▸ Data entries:

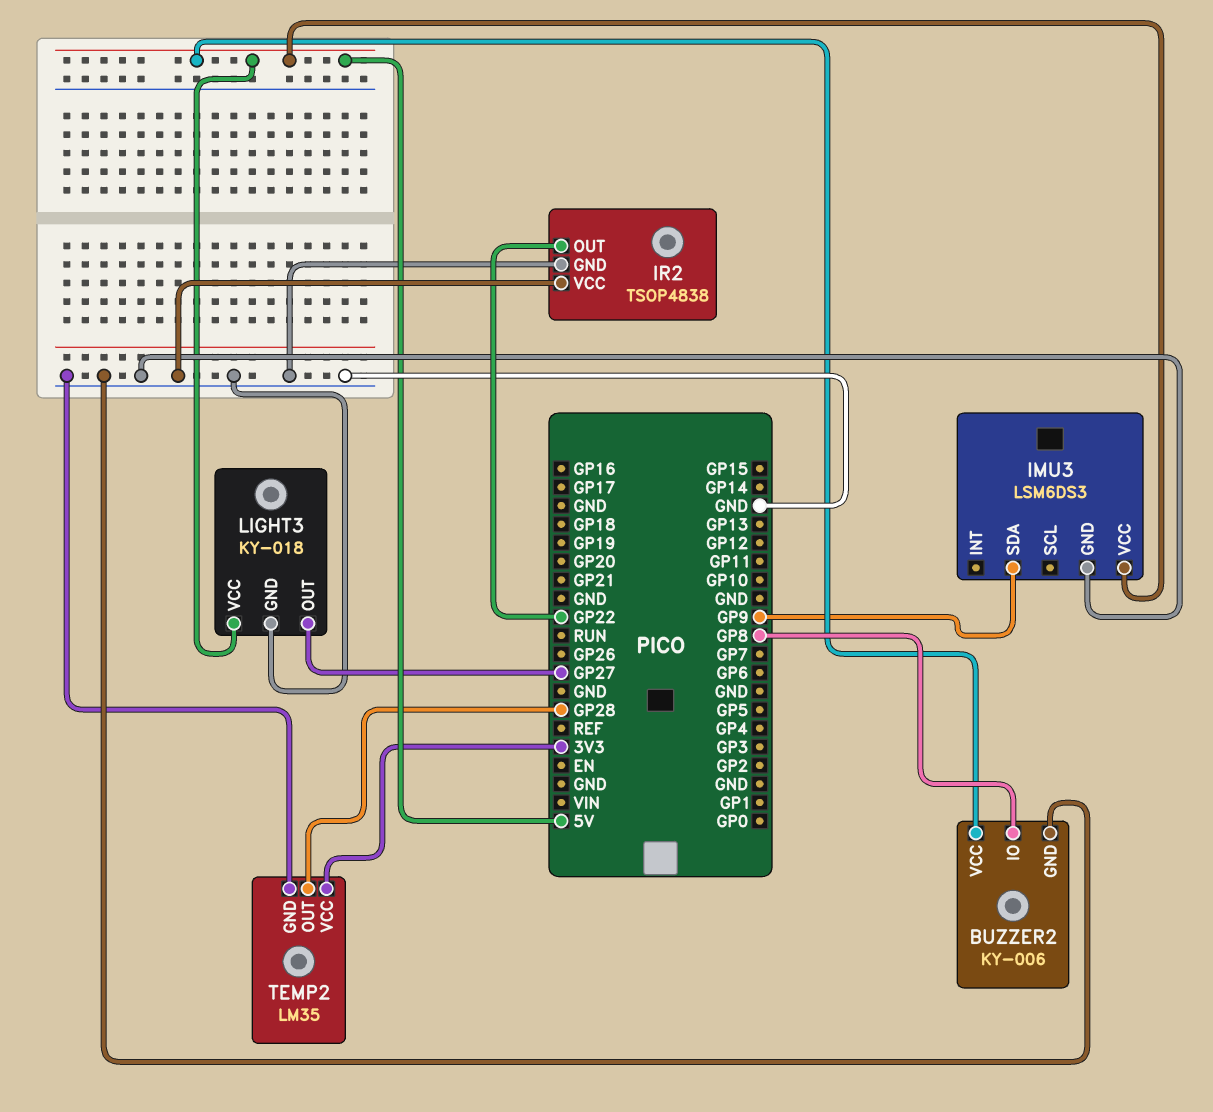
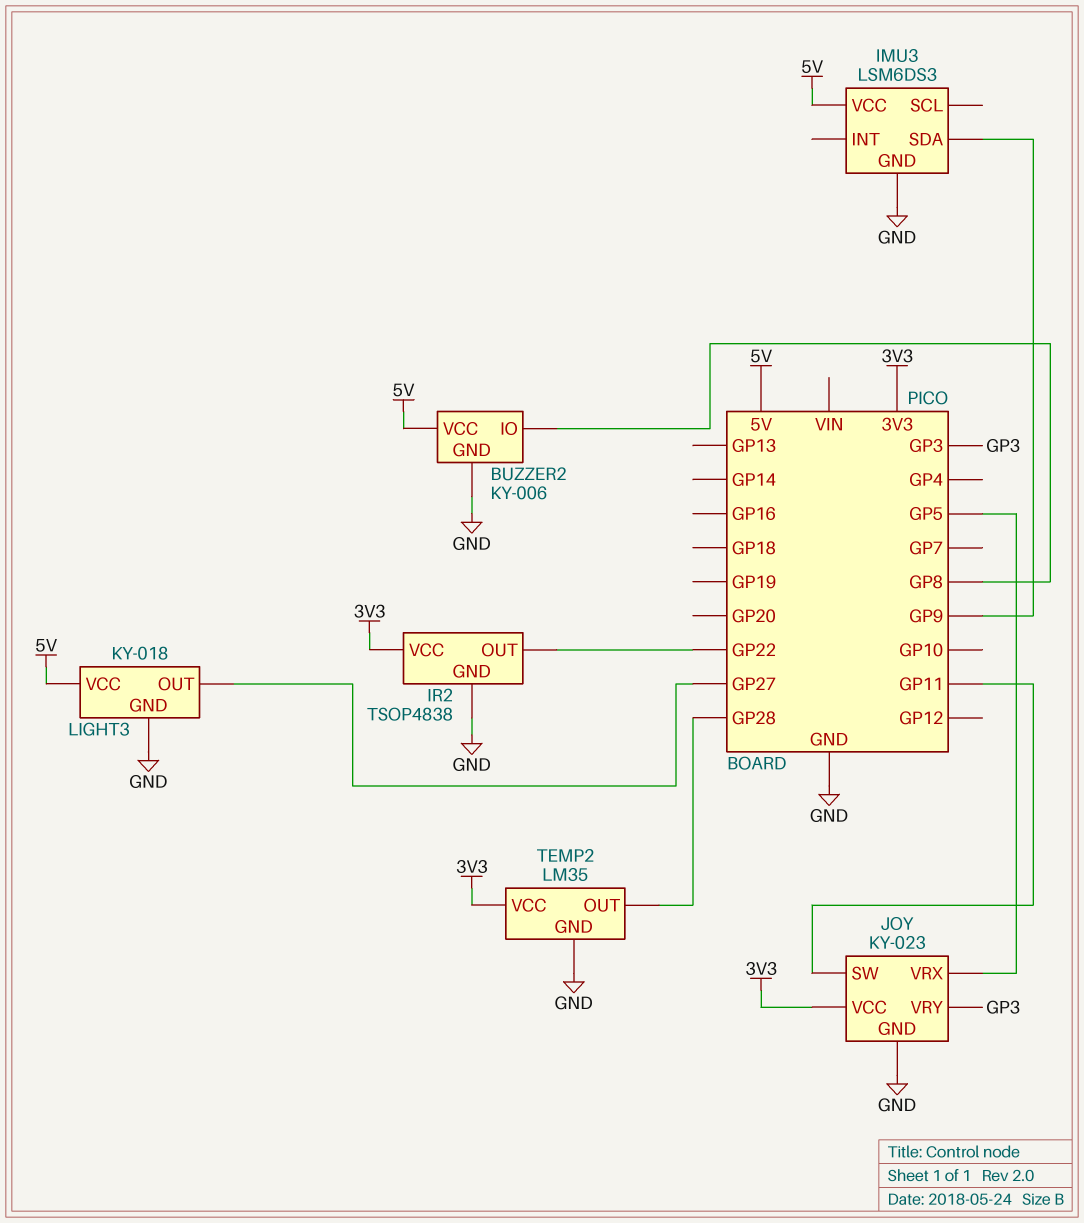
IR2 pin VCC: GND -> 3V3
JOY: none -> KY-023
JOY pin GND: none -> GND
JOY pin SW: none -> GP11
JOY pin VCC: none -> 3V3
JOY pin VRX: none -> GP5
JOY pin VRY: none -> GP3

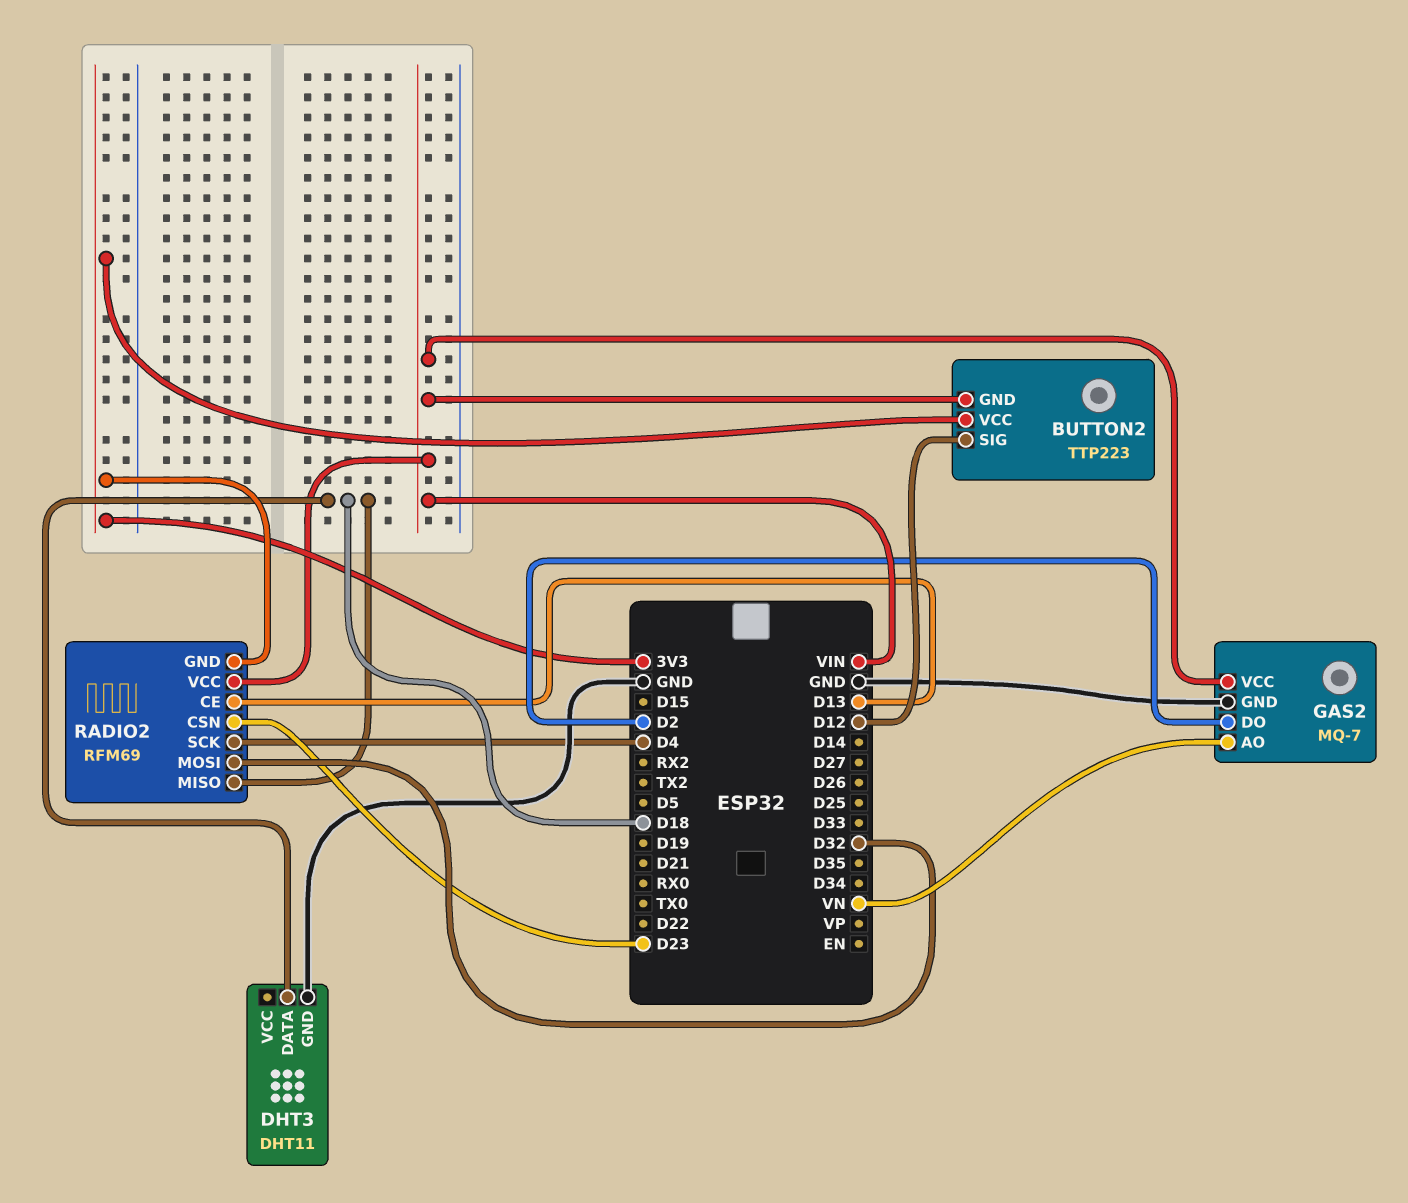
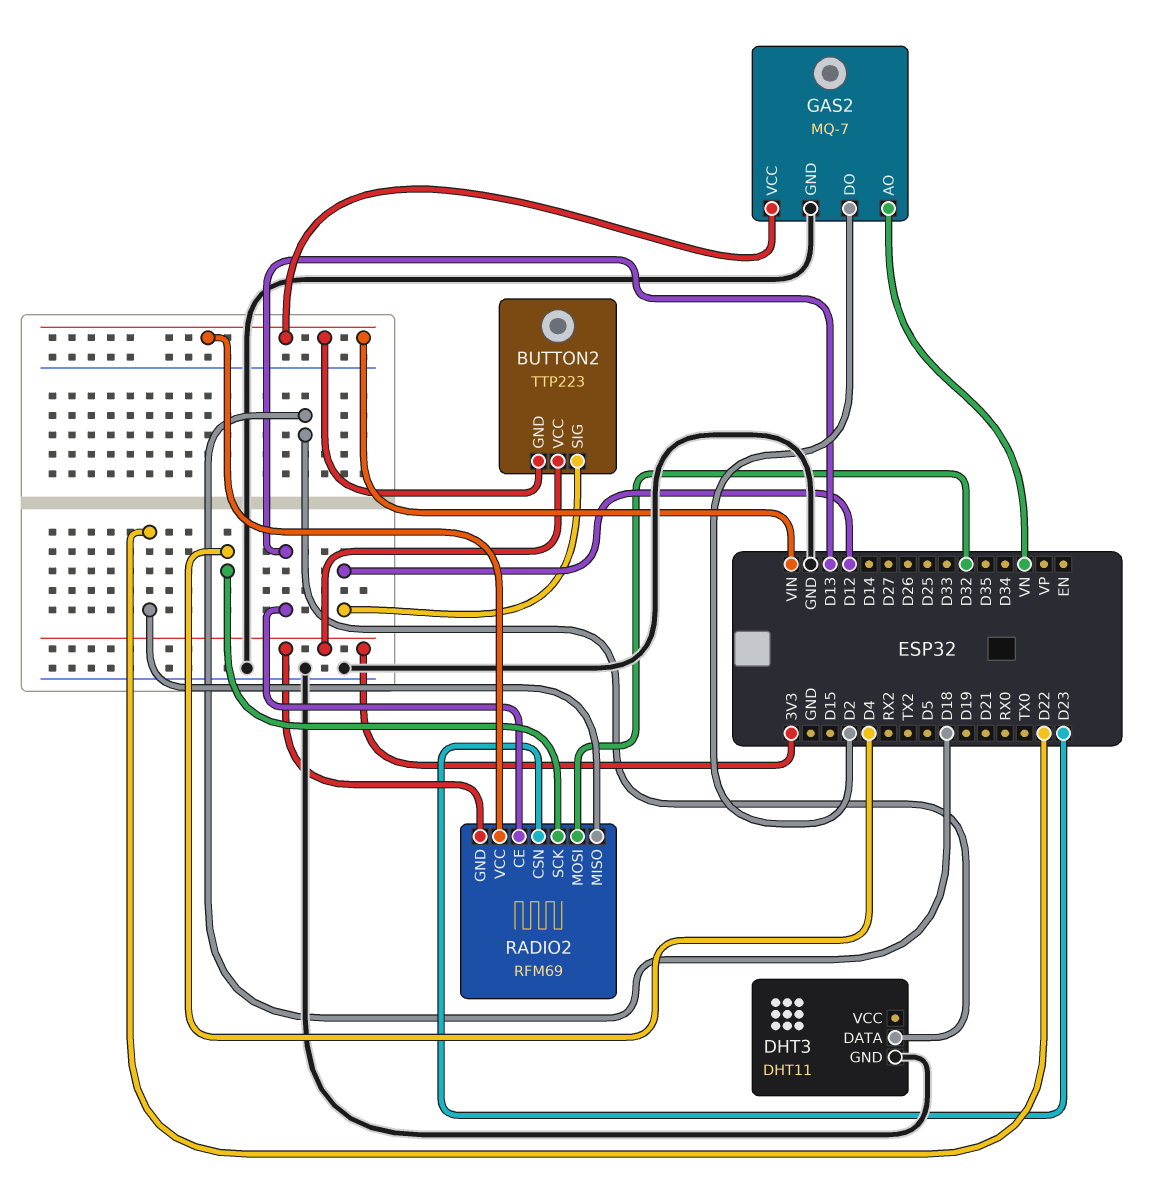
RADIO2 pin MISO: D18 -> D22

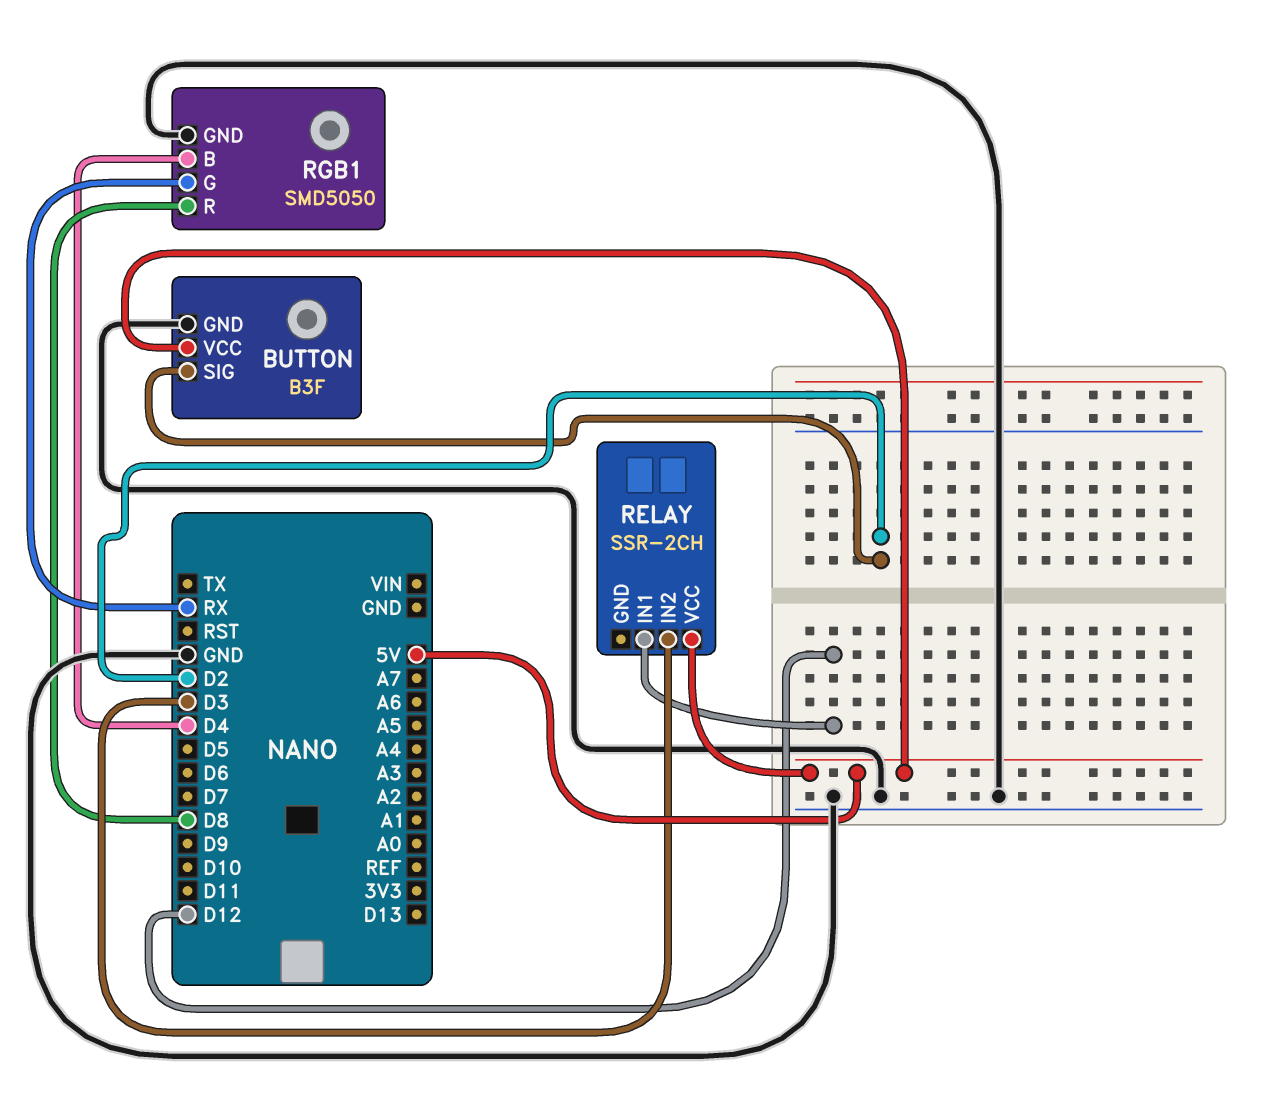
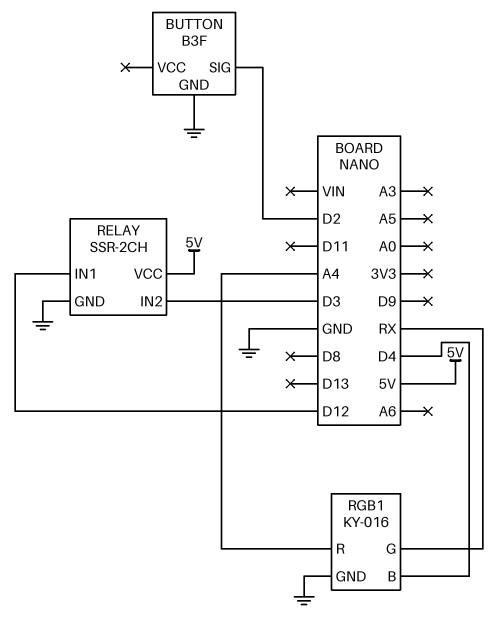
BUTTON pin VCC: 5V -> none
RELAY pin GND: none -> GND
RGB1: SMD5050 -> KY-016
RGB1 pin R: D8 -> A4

▸ Problem statement: Transcribe exactly the lines from the one with "JOY pin SW: none -> GP11" to the last line of the records, both included, so that no picture appears in the copy.

▸ Output below:
JOY pin SW: none -> GP11
JOY pin VCC: none -> 3V3
JOY pin VRX: none -> GP5
JOY pin VRY: none -> GP3

RADIO2 pin MISO: D18 -> D22

BUTTON pin VCC: 5V -> none
RELAY pin GND: none -> GND
RGB1: SMD5050 -> KY-016
RGB1 pin R: D8 -> A4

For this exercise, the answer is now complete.